■ **WORK INSTRUCTIONS**: Would you transcribe the lines running from the one that holds "purple brick A4:A5" to the last line of the records? Leave every picture out.

DATASET ENTRIES: Begin

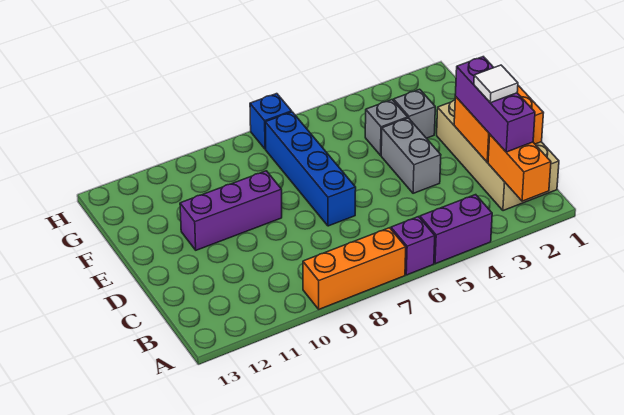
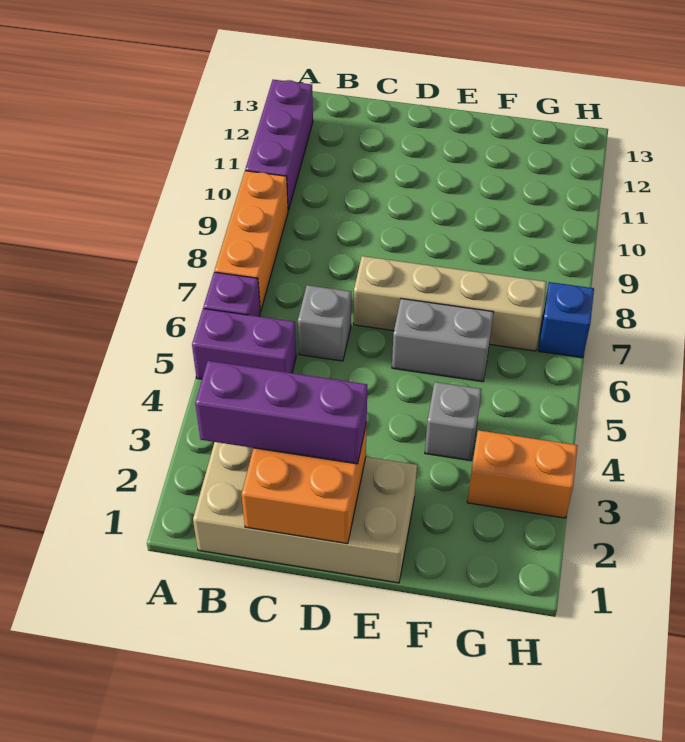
orange brick A2:B2 level 2 -> orange brick G3:H3 level 1
purple brick A4:A5 level 1 -> purple brick A5:B5 level 1
white tile C2 level 4 -> none
grey brick D4:E4 level 1 -> grey brick E6:F6 level 1
blue brick D7:G7 level 1 -> tan brick D7:G7 level 1
purple brick E9:E11 level 1 -> purple brick A10:A12 level 1
grey brick F3 level 1 -> grey brick C6 level 1

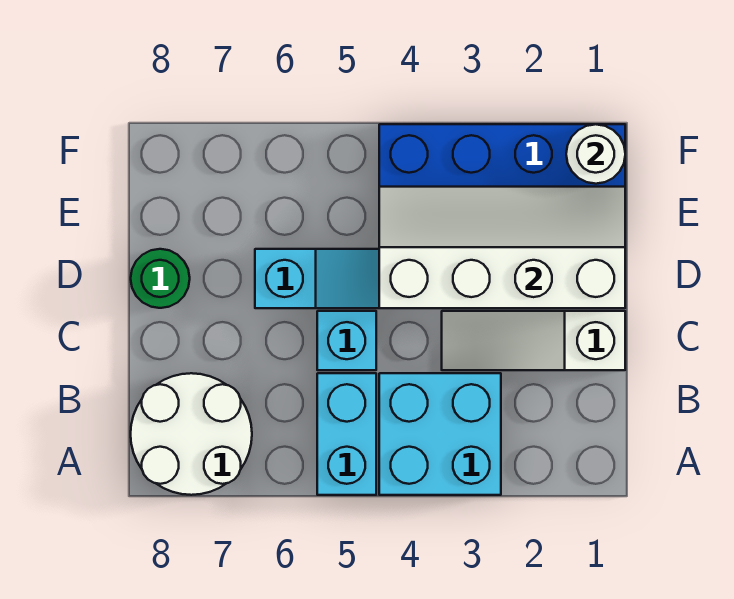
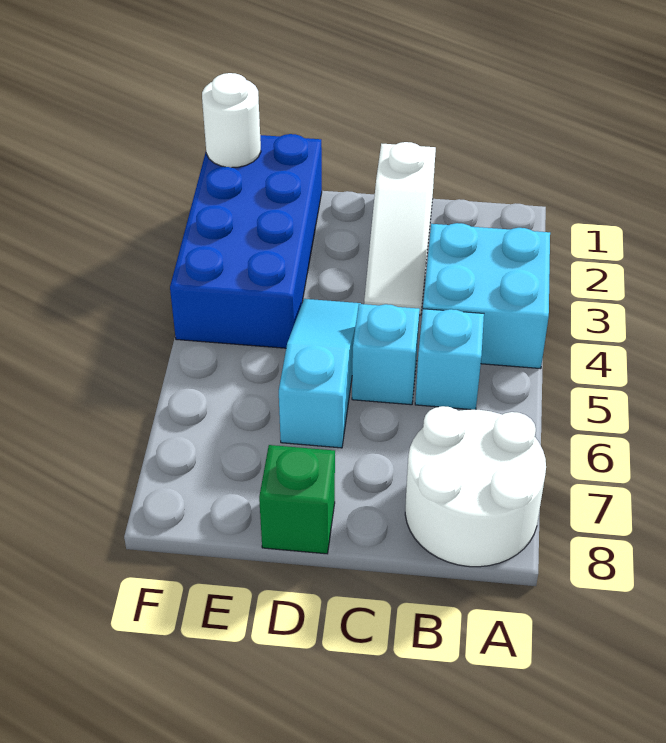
cyan brick A5:B5 level 1 -> cyan brick B5 level 1
white slope D1:E4 level 2 top D -> none
green round brick D8 level 1 -> green brick D8 level 1

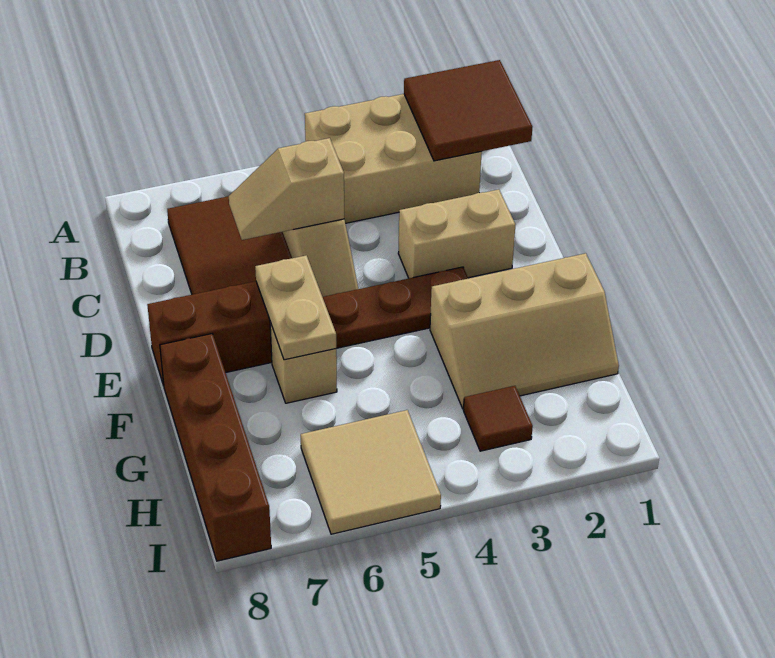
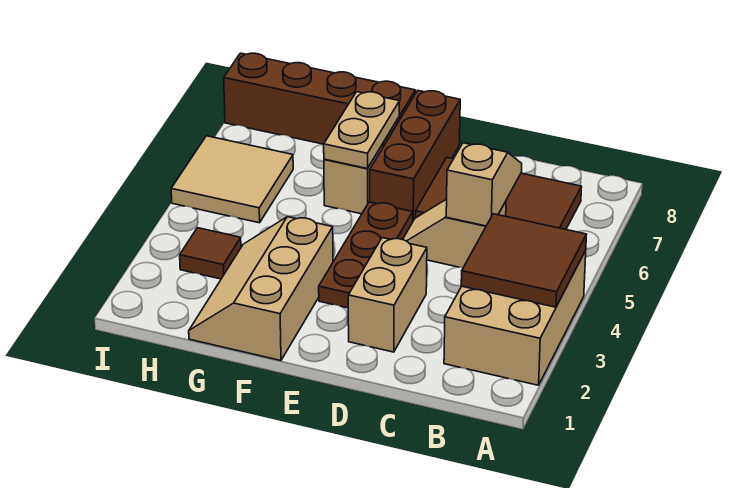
brown tile A1:B2 level 2 -> brown tile A3:B4 level 2
tan plate E6:F6 level 2 -> tan plate F6:F7 level 2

DATASET ENTRIES: End

■ **EXERCISE OUTPUT**:
purple brick A4:A5 level 1 -> purple brick A5:B5 level 1
white tile C2 level 4 -> none
grey brick D4:E4 level 1 -> grey brick E6:F6 level 1
blue brick D7:G7 level 1 -> tan brick D7:G7 level 1
purple brick E9:E11 level 1 -> purple brick A10:A12 level 1
grey brick F3 level 1 -> grey brick C6 level 1

cyan brick A5:B5 level 1 -> cyan brick B5 level 1
white slope D1:E4 level 2 top D -> none
green round brick D8 level 1 -> green brick D8 level 1

brown tile A1:B2 level 2 -> brown tile A3:B4 level 2
tan plate E6:F6 level 2 -> tan plate F6:F7 level 2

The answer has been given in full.